◆ **Exercise requirements**:
Using the listing below, set down exactly the lines starting at the line that contains "green round brick" and ending at the line that contains "green cone G5 level 3 -> red cone G5 level 3", both included, and no others.

◆ **Extracted entries**:

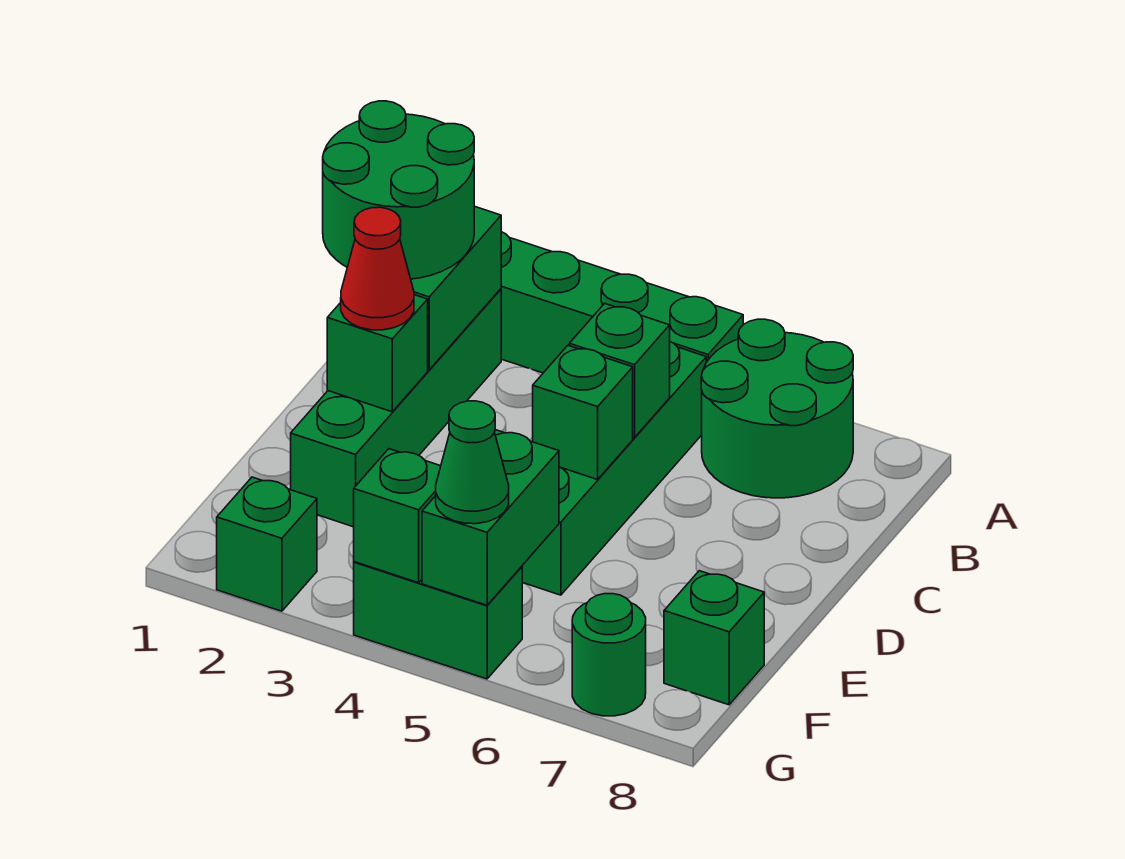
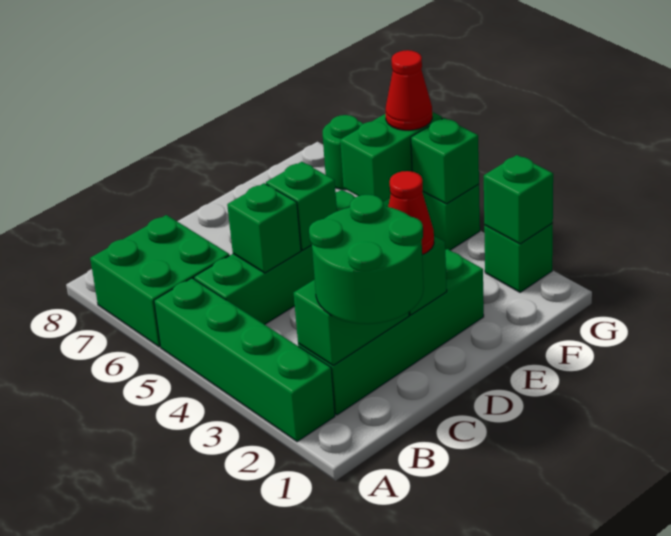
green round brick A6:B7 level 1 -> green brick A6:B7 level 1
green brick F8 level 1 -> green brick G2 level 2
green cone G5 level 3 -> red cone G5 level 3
==
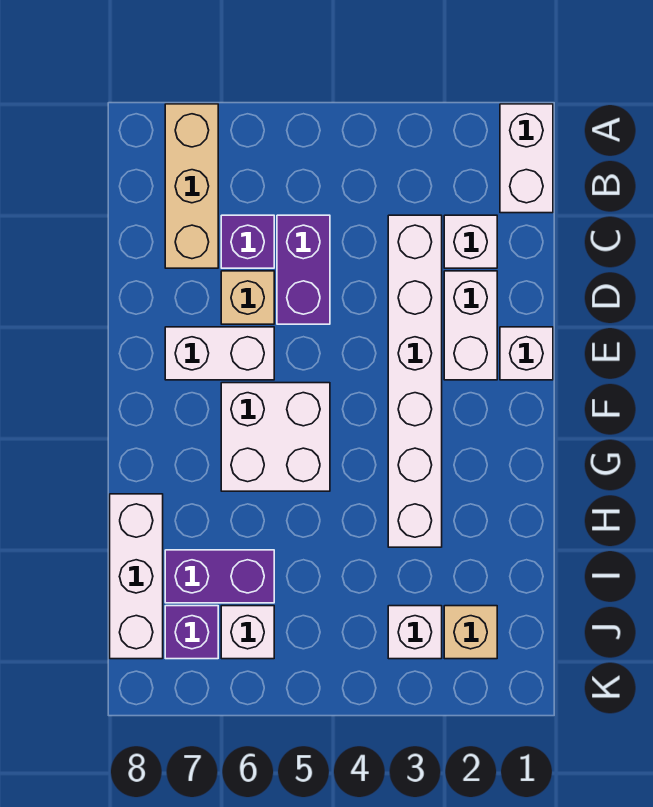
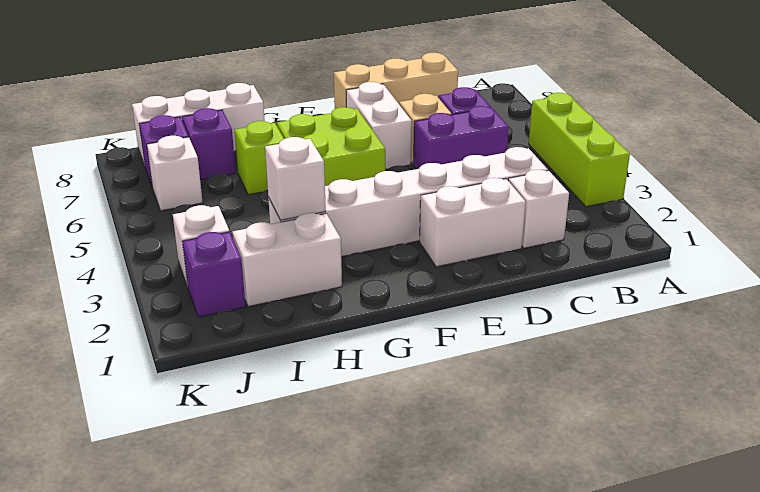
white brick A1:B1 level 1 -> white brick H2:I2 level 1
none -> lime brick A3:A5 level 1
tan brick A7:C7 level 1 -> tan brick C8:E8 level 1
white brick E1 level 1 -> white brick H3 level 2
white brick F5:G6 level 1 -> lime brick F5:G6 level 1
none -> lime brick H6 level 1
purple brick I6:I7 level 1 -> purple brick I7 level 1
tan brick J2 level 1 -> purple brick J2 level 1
---
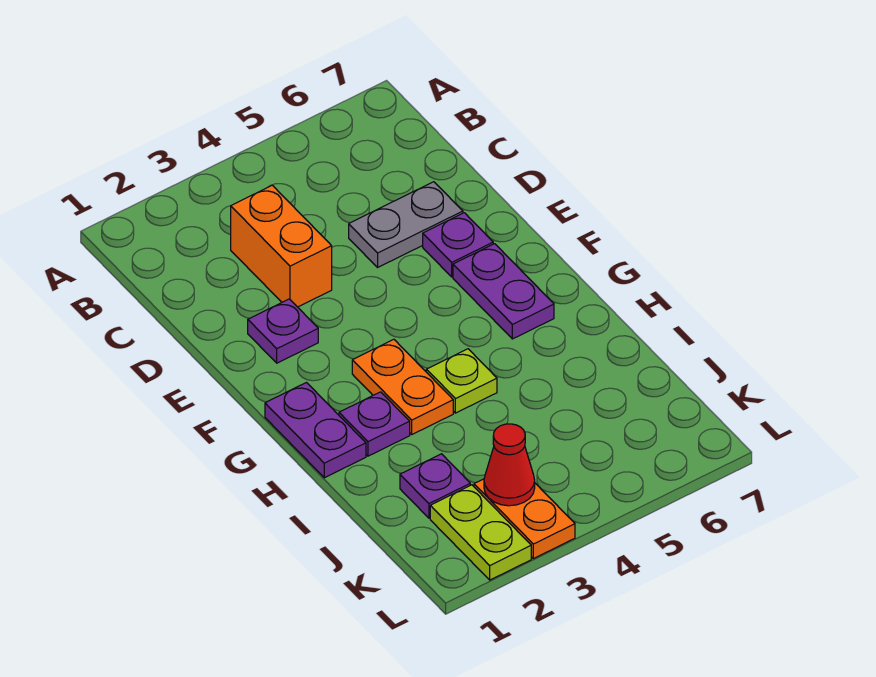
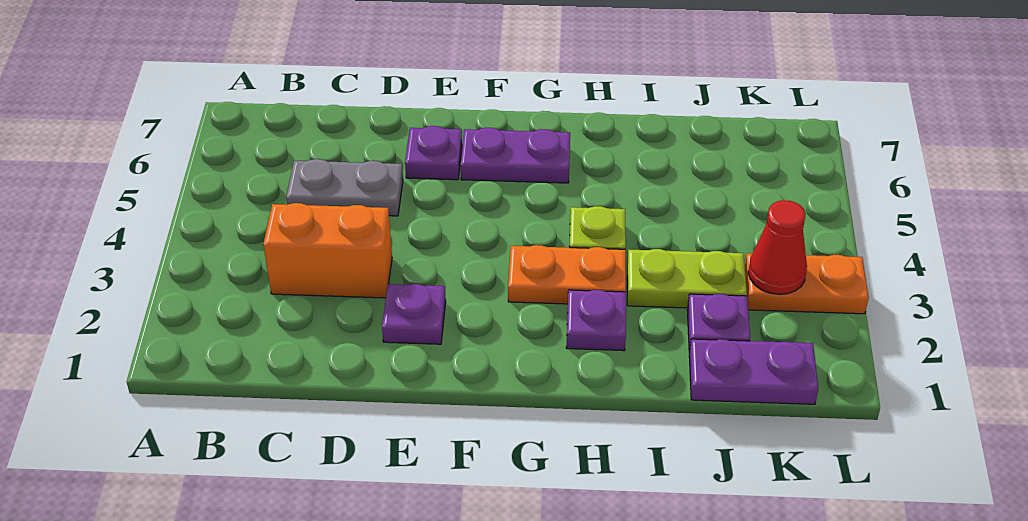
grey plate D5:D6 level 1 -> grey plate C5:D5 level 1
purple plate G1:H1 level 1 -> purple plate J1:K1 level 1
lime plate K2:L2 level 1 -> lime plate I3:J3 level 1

◆ **Finished exercise**:
green round brick A6:B7 level 1 -> green brick A6:B7 level 1
green brick F8 level 1 -> green brick G2 level 2
green cone G5 level 3 -> red cone G5 level 3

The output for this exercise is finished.